- Activity
Exactly the lines below from the one with "camera: 45 degrees right, 5 degrees down" up to and including the one with "(384, 73) = (472, 90): orange nut -> none" make up the answer, with nothing else added.

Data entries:
# # #
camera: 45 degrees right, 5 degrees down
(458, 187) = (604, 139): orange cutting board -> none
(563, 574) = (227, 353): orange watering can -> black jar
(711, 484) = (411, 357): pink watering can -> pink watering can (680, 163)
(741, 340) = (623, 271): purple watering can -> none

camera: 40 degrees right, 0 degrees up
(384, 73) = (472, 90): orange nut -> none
# # #
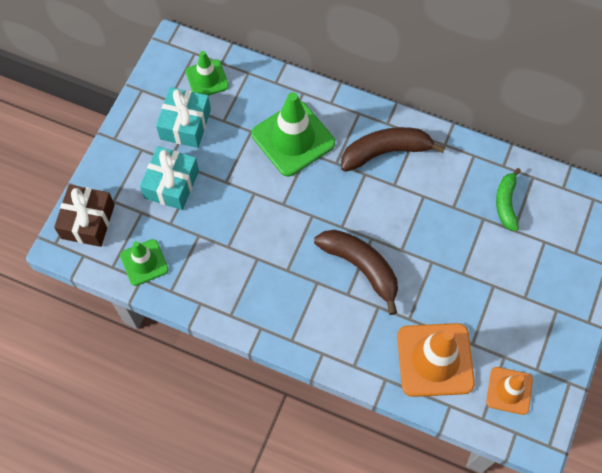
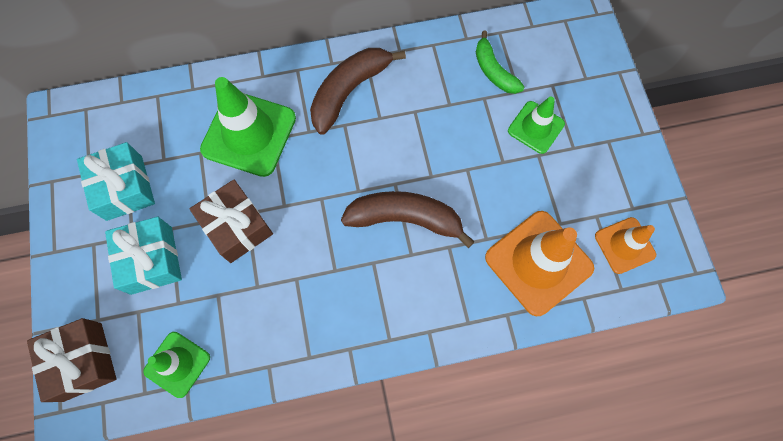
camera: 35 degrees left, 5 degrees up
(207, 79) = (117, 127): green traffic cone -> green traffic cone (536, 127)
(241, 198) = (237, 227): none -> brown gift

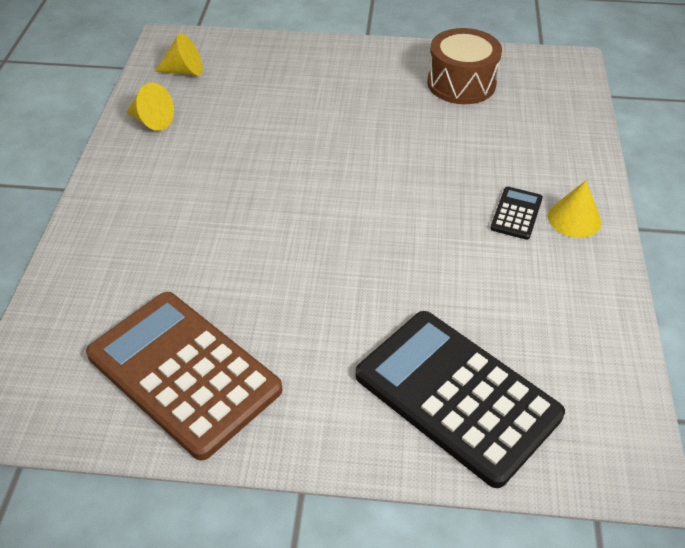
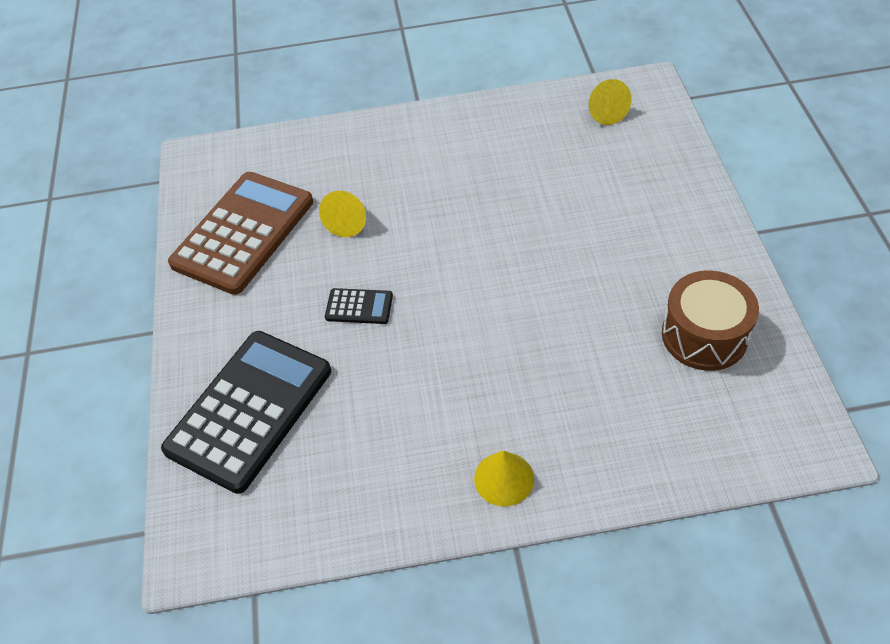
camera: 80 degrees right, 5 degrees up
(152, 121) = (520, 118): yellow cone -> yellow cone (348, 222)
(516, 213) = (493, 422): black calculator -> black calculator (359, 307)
# # #
- Output of the task
camera: 45 degrees right, 5 degrees down
(458, 187) = (604, 139): orange cutting board -> none
(563, 574) = (227, 353): orange watering can -> black jar
(711, 484) = (411, 357): pink watering can -> pink watering can (680, 163)
(741, 340) = (623, 271): purple watering can -> none

camera: 40 degrees right, 0 degrees up
(384, 73) = (472, 90): orange nut -> none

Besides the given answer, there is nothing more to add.